Look below. Copy each line that has "brown" in it.

__Task inputs__:
BEGIN

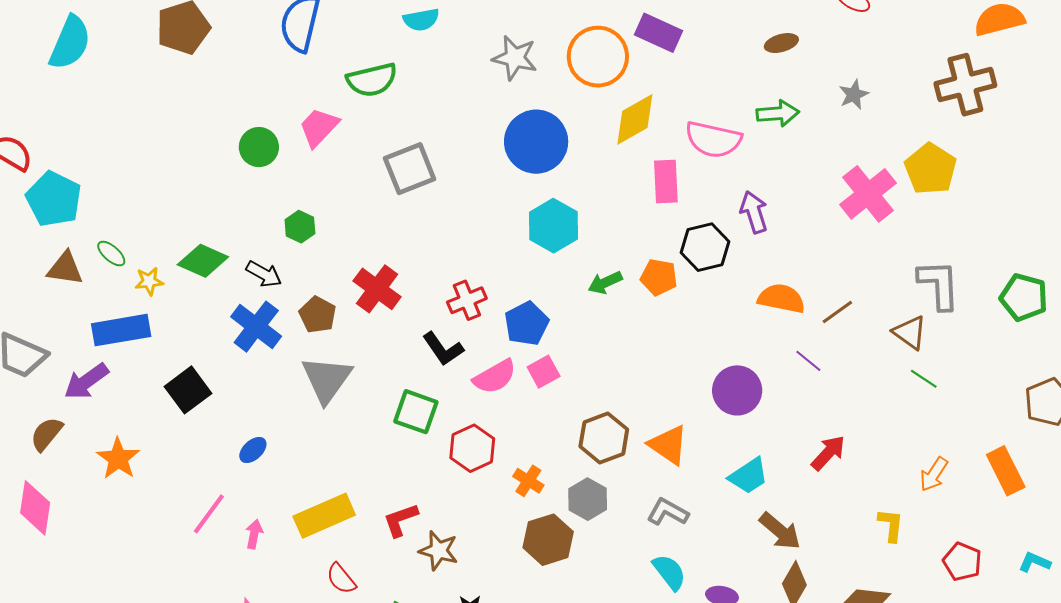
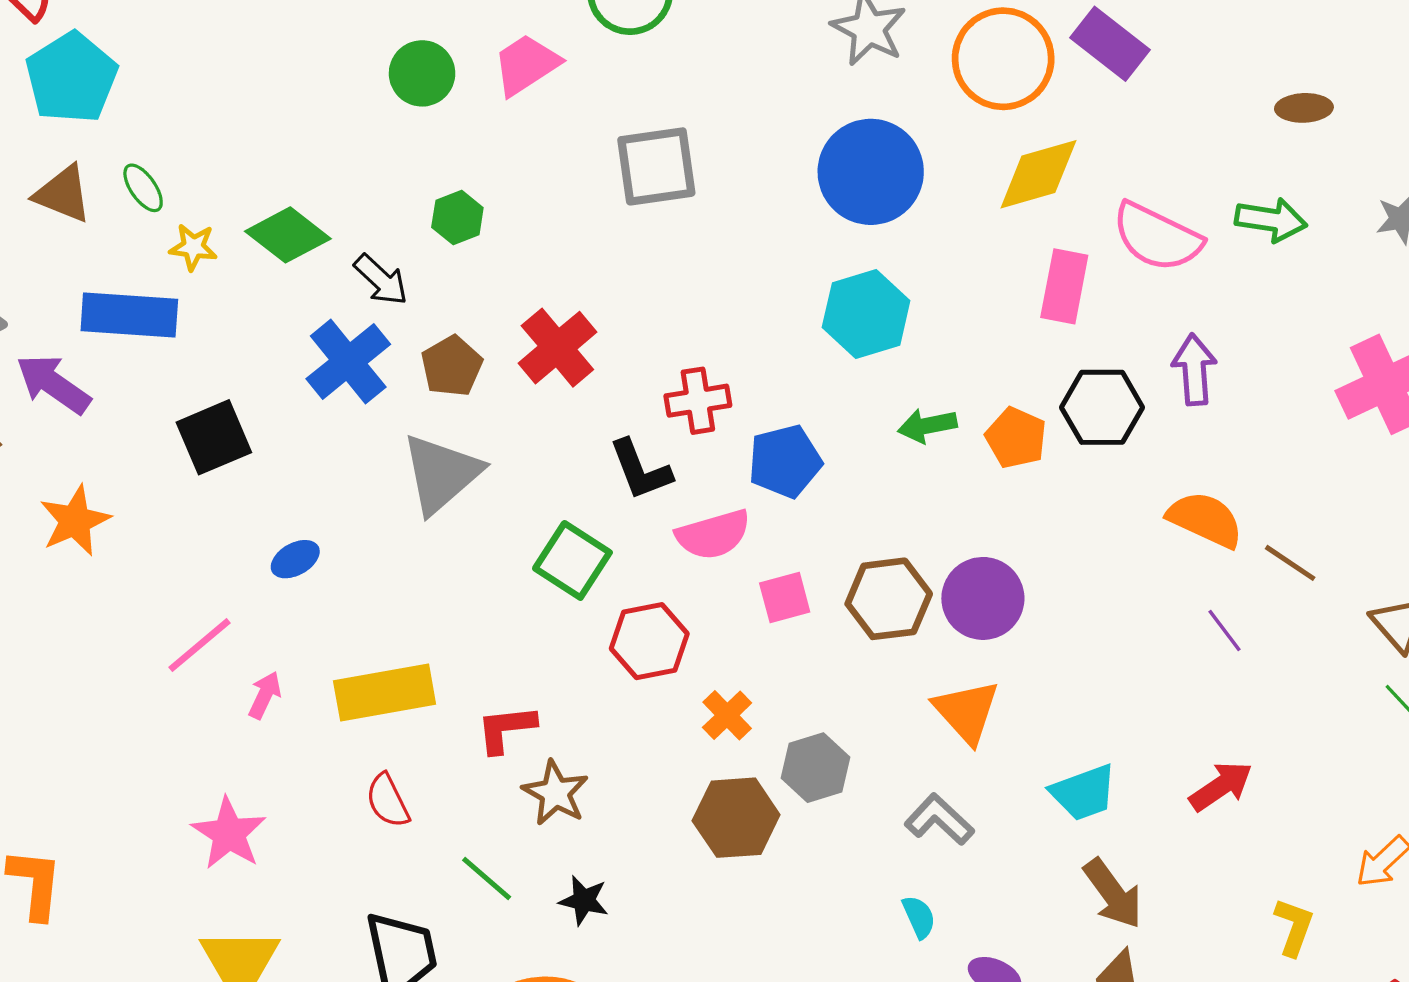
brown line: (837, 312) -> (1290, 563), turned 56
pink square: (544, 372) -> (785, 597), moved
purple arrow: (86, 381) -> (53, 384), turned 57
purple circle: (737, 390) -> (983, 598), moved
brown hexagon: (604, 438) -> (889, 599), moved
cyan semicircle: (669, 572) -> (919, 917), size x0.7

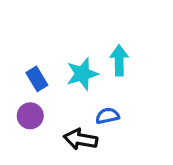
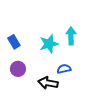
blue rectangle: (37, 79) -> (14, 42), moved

END

__Answer box__:
brown line: (837, 312) -> (1290, 563), turned 56
brown hexagon: (604, 438) -> (889, 599), moved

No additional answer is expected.